** TASK BRIEF **
Keep to one stretch of the data below, the lines from the one with "The donut (turquoise)" up to and including the one with "The second view gained the goblet", and return that stretch exactly.

Scene difference descriptions

/---

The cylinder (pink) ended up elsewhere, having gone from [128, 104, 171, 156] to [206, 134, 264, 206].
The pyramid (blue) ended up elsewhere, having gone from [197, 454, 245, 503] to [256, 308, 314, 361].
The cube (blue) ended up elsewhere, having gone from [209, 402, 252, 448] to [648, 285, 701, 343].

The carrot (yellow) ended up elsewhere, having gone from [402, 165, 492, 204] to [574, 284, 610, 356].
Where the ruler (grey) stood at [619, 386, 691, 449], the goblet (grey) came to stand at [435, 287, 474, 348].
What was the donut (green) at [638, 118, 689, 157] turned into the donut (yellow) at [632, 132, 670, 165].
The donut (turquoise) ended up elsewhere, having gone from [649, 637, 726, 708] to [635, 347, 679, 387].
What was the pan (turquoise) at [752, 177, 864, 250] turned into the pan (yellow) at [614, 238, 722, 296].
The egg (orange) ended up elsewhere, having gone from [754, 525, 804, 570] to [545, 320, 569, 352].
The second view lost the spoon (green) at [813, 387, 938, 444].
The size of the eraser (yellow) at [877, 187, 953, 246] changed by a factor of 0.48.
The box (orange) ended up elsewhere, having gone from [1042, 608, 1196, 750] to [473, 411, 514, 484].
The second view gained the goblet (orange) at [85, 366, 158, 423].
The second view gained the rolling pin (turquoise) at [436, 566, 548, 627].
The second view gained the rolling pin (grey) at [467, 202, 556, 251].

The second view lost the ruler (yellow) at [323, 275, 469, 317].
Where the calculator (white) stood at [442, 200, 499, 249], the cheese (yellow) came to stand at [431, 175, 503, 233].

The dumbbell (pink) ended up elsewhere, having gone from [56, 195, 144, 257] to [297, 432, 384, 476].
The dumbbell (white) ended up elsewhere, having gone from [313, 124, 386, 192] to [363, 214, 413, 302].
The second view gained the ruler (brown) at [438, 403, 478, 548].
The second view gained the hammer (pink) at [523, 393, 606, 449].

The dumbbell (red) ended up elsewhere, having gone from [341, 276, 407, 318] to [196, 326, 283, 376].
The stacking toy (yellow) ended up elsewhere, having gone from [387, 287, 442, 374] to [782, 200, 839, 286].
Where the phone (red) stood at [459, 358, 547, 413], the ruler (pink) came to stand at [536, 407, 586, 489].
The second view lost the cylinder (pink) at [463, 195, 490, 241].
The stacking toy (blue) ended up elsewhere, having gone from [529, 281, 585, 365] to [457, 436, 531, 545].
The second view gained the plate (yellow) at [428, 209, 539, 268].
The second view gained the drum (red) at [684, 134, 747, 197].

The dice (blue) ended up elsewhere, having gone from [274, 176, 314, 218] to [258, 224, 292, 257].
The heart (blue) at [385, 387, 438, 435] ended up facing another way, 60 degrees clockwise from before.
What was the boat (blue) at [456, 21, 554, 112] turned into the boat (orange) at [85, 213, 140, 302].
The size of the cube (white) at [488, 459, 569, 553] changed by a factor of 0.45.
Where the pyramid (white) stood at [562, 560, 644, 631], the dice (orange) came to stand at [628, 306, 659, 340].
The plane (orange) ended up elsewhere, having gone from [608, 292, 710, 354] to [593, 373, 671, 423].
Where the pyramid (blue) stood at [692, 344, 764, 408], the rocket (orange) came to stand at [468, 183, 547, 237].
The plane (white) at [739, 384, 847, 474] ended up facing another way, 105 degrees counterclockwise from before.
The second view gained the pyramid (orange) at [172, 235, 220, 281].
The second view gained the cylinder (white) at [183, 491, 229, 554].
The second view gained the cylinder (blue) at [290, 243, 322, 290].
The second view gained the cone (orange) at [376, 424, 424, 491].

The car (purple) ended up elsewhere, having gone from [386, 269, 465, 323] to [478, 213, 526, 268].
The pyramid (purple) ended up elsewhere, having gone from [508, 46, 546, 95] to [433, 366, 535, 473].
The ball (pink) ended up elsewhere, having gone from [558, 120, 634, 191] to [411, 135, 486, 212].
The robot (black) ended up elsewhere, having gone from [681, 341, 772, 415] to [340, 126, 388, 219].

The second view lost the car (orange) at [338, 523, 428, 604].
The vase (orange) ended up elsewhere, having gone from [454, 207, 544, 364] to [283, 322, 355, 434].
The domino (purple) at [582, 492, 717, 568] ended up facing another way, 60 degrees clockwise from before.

\---

** ANSWER TO THE EXERCISE **
The donut (turquoise) ended up elsewhere, having gone from [649, 637, 726, 708] to [635, 347, 679, 387].
What was the pan (turquoise) at [752, 177, 864, 250] turned into the pan (yellow) at [614, 238, 722, 296].
The egg (orange) ended up elsewhere, having gone from [754, 525, 804, 570] to [545, 320, 569, 352].
The second view lost the spoon (green) at [813, 387, 938, 444].
The size of the eraser (yellow) at [877, 187, 953, 246] changed by a factor of 0.48.
The box (orange) ended up elsewhere, having gone from [1042, 608, 1196, 750] to [473, 411, 514, 484].
The second view gained the goblet (orange) at [85, 366, 158, 423].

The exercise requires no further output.